[[ DATA FOR REVIEW open ]]

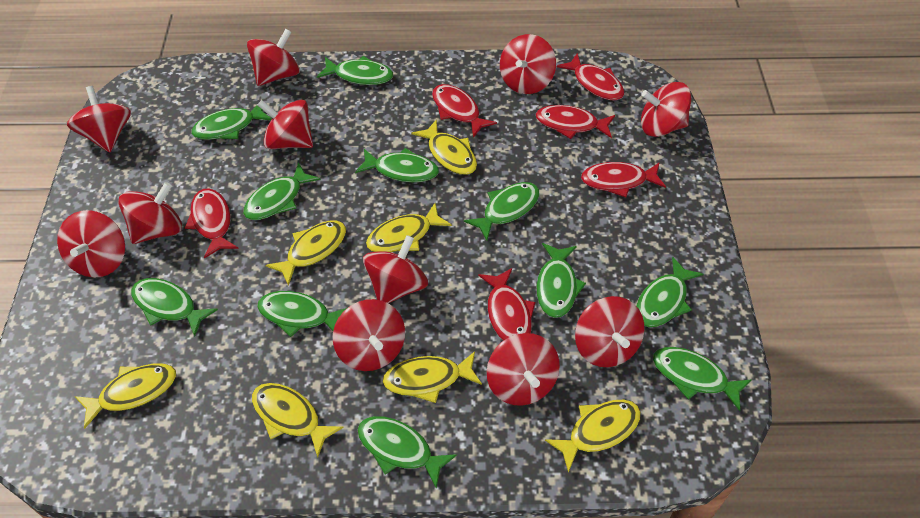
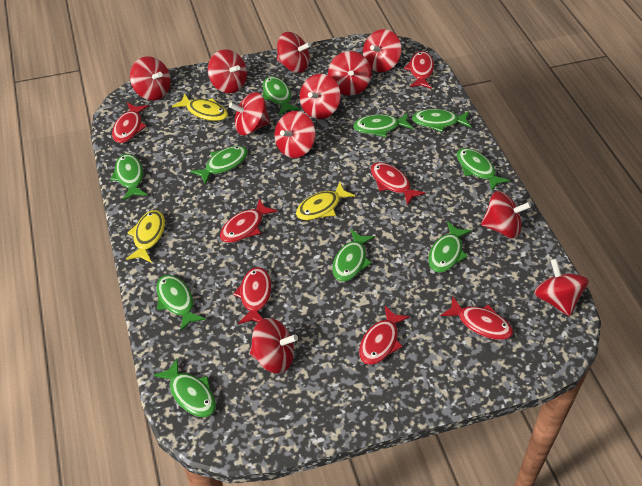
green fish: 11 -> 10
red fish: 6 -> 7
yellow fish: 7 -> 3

[[ DATA FOR REVIEW closed ]]
[[ DATA FOR REVIEW open ]]

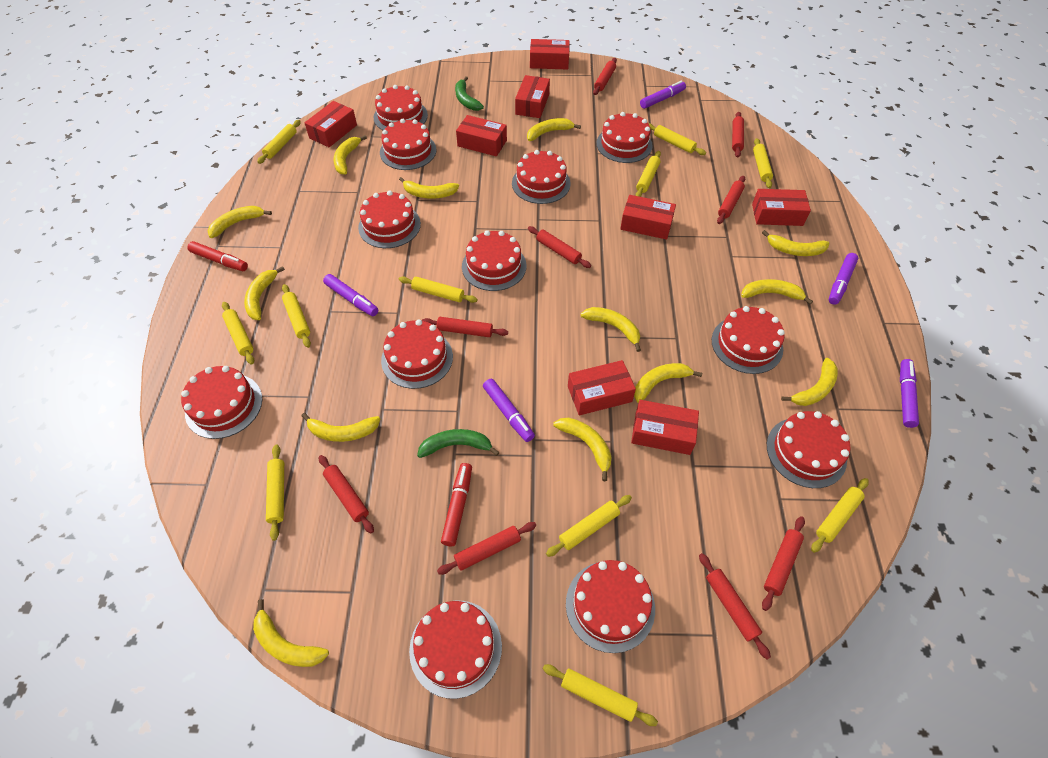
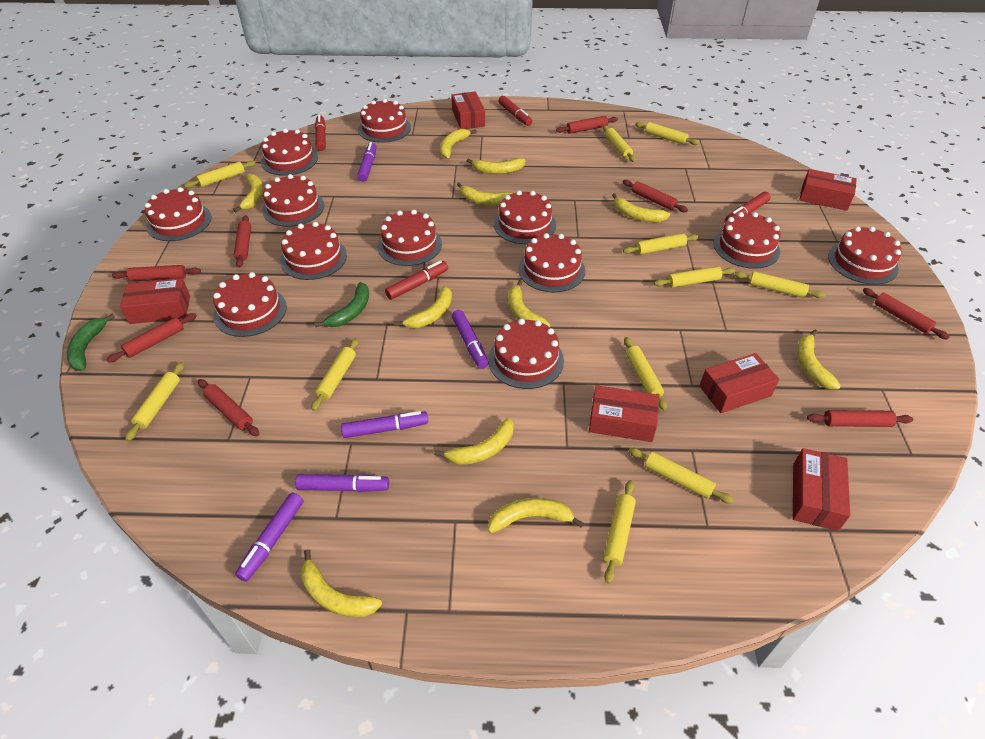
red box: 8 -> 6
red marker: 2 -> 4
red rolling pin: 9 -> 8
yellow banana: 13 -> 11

[[ DATA FOR REVIEW closed ]]

▶ **WHAT THE TASK ASKS**: Filter the entries down to the lines that include the string "fish".

▶ **FINISHED TASK**:
green fish: 11 -> 10
red fish: 6 -> 7
yellow fish: 7 -> 3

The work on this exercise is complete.